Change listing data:
::::::::::
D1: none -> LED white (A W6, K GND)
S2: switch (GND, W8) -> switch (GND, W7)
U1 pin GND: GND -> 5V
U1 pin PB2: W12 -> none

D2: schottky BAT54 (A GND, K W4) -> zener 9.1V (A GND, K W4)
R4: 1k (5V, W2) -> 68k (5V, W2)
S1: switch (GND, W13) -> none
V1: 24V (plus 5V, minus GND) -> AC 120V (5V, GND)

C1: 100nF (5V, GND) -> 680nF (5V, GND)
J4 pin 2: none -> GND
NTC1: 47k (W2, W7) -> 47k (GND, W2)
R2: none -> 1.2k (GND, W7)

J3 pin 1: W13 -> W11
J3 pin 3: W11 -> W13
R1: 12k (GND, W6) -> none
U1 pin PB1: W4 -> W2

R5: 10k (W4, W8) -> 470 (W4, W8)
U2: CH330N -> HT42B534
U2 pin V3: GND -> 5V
::::::::::
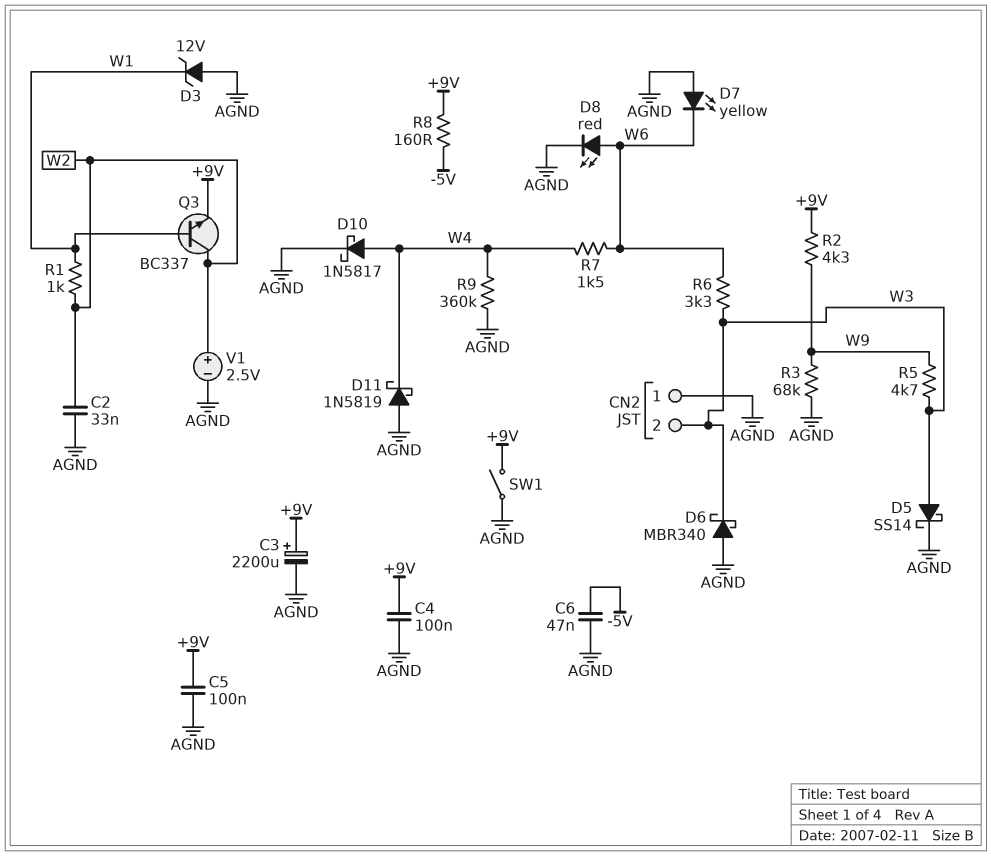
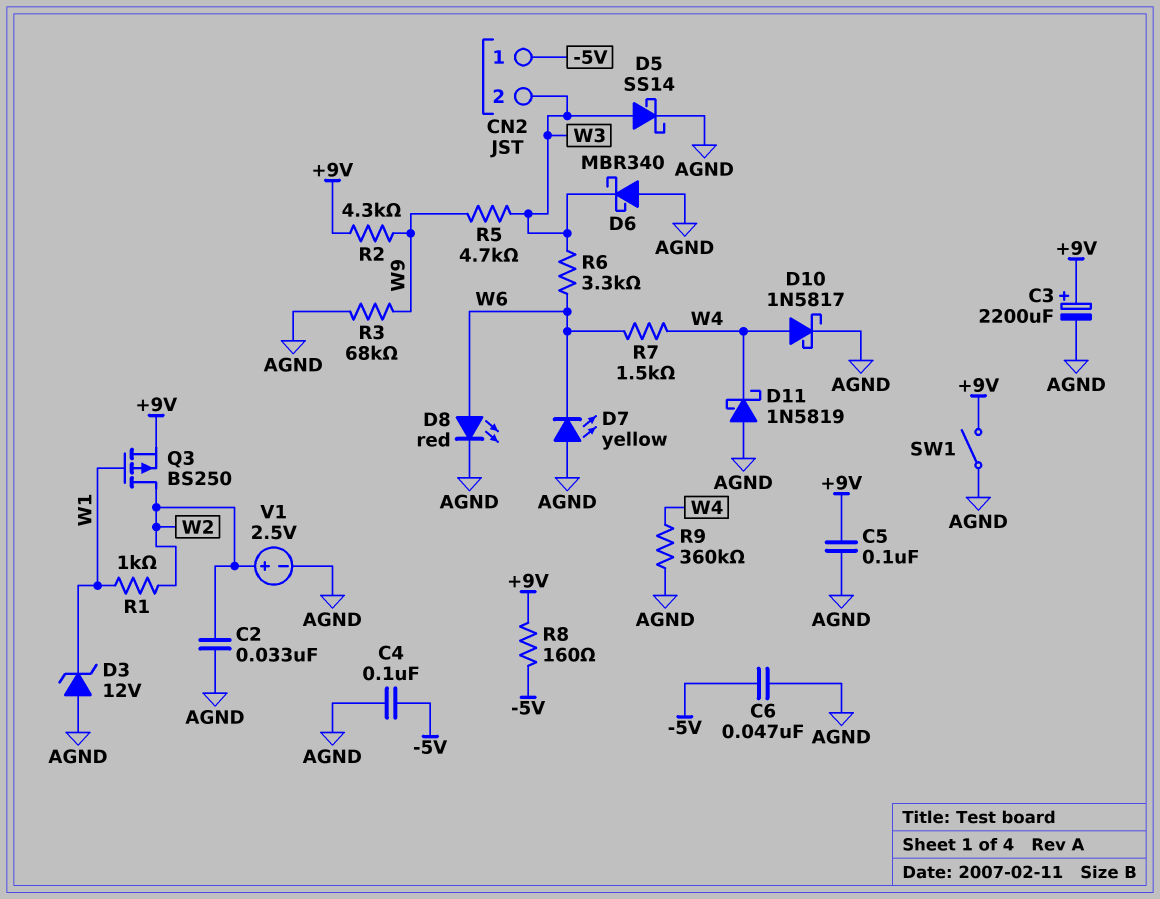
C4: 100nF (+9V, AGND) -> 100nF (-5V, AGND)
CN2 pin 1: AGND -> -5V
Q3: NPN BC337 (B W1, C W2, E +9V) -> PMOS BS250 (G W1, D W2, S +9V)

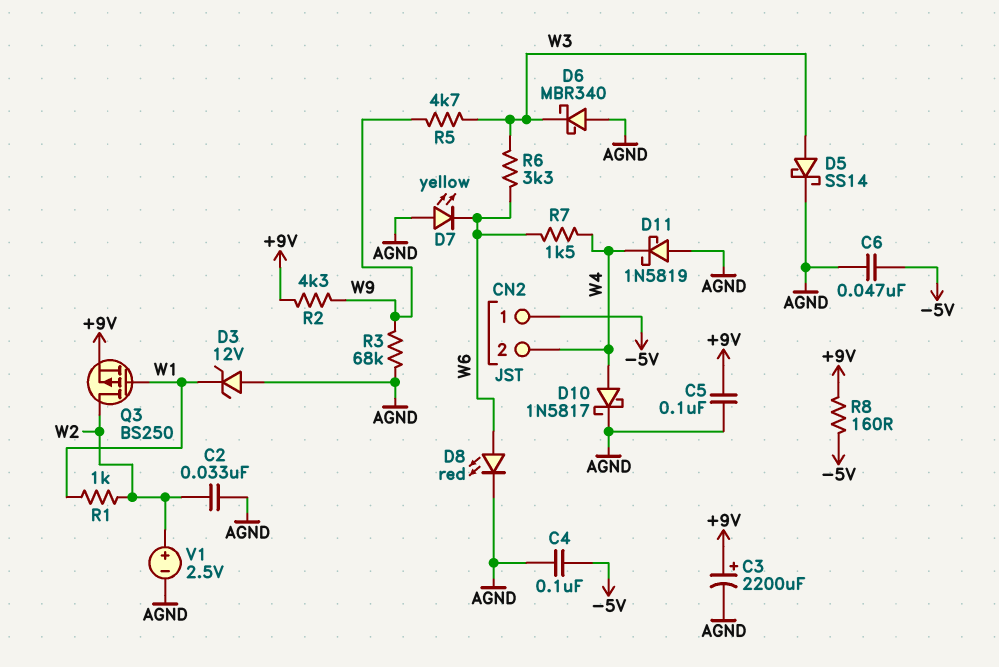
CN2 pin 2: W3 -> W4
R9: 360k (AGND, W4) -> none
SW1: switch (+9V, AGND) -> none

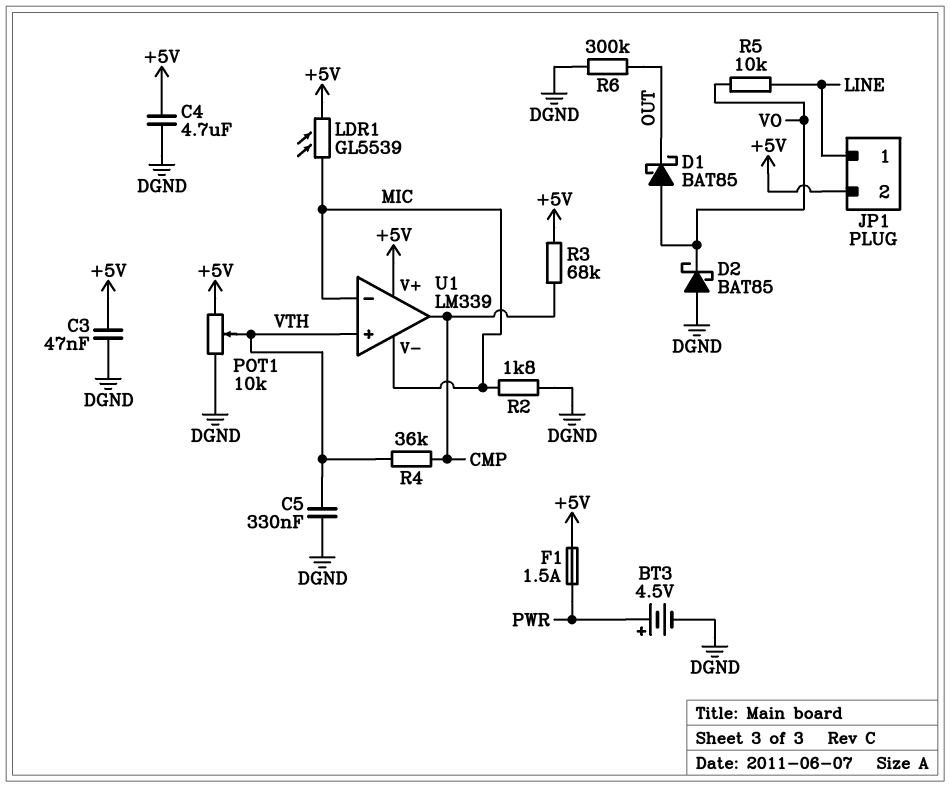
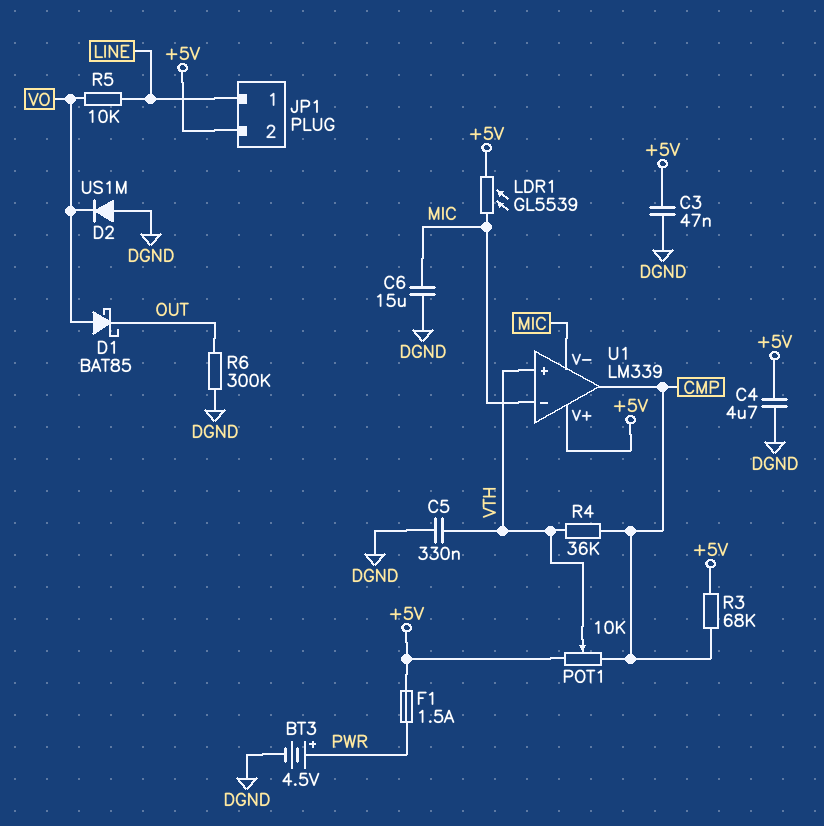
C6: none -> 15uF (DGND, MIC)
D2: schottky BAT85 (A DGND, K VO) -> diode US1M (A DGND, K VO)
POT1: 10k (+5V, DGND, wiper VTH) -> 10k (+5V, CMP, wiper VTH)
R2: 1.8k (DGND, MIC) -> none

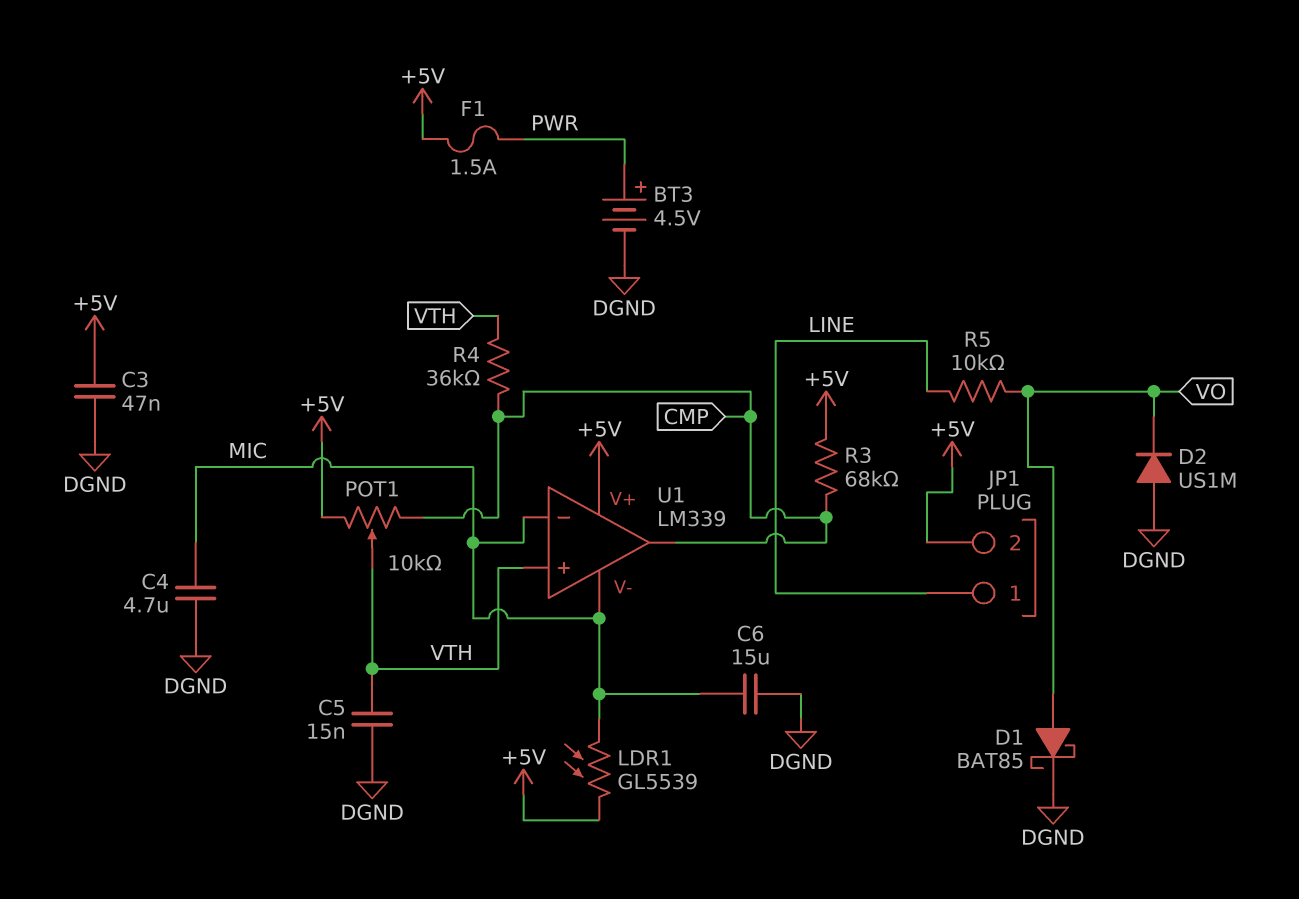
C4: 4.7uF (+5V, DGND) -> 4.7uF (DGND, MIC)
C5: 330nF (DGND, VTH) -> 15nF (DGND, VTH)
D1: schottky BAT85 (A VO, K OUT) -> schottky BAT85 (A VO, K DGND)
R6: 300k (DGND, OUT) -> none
::::::::::
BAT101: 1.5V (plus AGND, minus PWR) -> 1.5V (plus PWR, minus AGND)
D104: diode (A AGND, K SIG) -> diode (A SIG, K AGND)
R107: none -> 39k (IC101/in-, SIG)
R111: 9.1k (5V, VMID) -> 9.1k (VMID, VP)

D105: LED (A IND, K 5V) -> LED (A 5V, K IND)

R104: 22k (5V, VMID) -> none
::::::::::
**Your objective:** Go through the data above and return each line containing the string "VMID".

**Result:**
R111: 9.1k (5V, VMID) -> 9.1k (VMID, VP)
R104: 22k (5V, VMID) -> none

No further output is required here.